Stored items:
────────────────────────────────────────

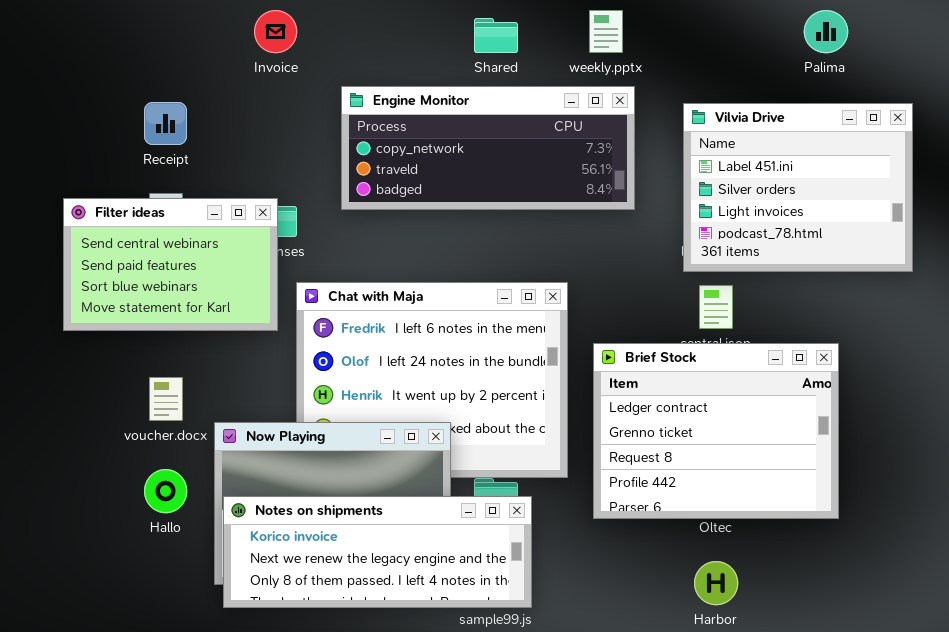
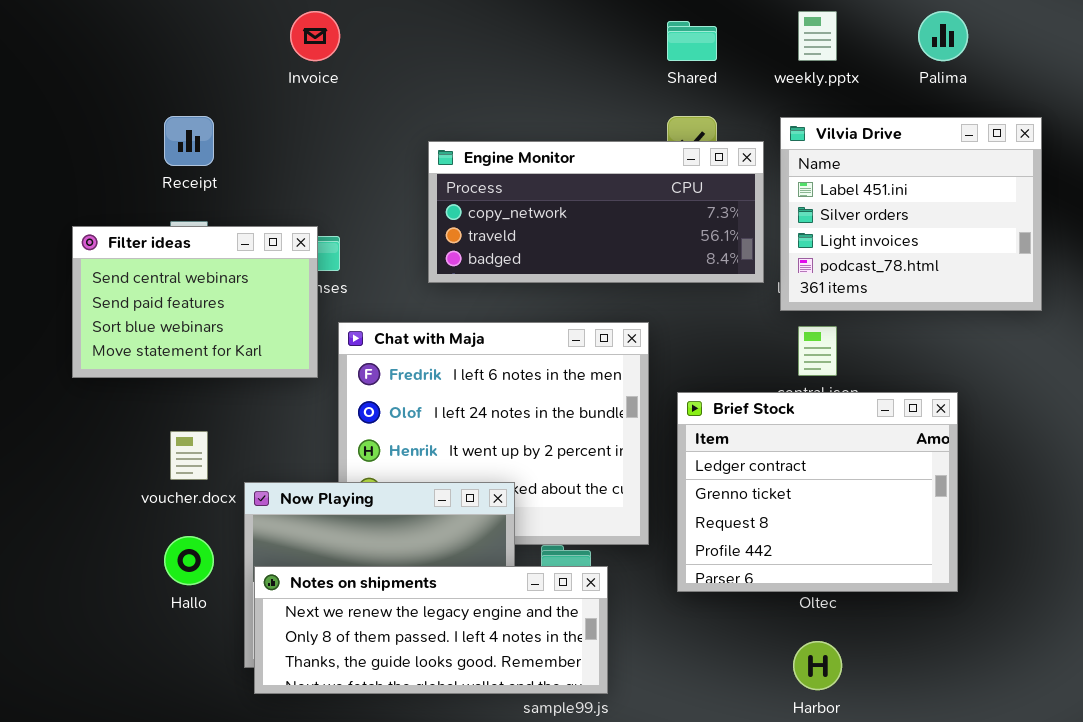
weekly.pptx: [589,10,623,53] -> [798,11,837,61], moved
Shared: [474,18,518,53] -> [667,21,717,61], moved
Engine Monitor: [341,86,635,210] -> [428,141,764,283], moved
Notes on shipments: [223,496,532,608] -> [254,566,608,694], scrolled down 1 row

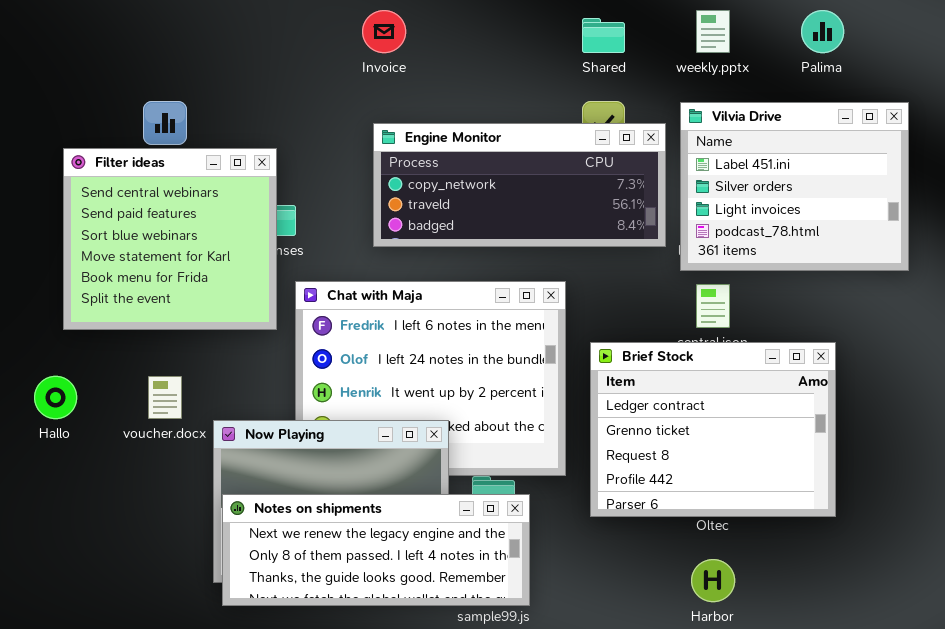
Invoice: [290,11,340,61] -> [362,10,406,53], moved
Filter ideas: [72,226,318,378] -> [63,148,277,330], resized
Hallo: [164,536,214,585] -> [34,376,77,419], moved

────────────────────────────────────────

Instructions for the task >>
Where an entry holds a picture, leave the picture out and output the rest exactly.

Exercise answer >>
weekly.pptx: [589,10,623,53] -> [798,11,837,61], moved
Shared: [474,18,518,53] -> [667,21,717,61], moved
Engine Monitor: [341,86,635,210] -> [428,141,764,283], moved
Notes on shipments: [223,496,532,608] -> [254,566,608,694], scrolled down 1 row

Invoice: [290,11,340,61] -> [362,10,406,53], moved
Filter ideas: [72,226,318,378] -> [63,148,277,330], resized
Hallo: [164,536,214,585] -> [34,376,77,419], moved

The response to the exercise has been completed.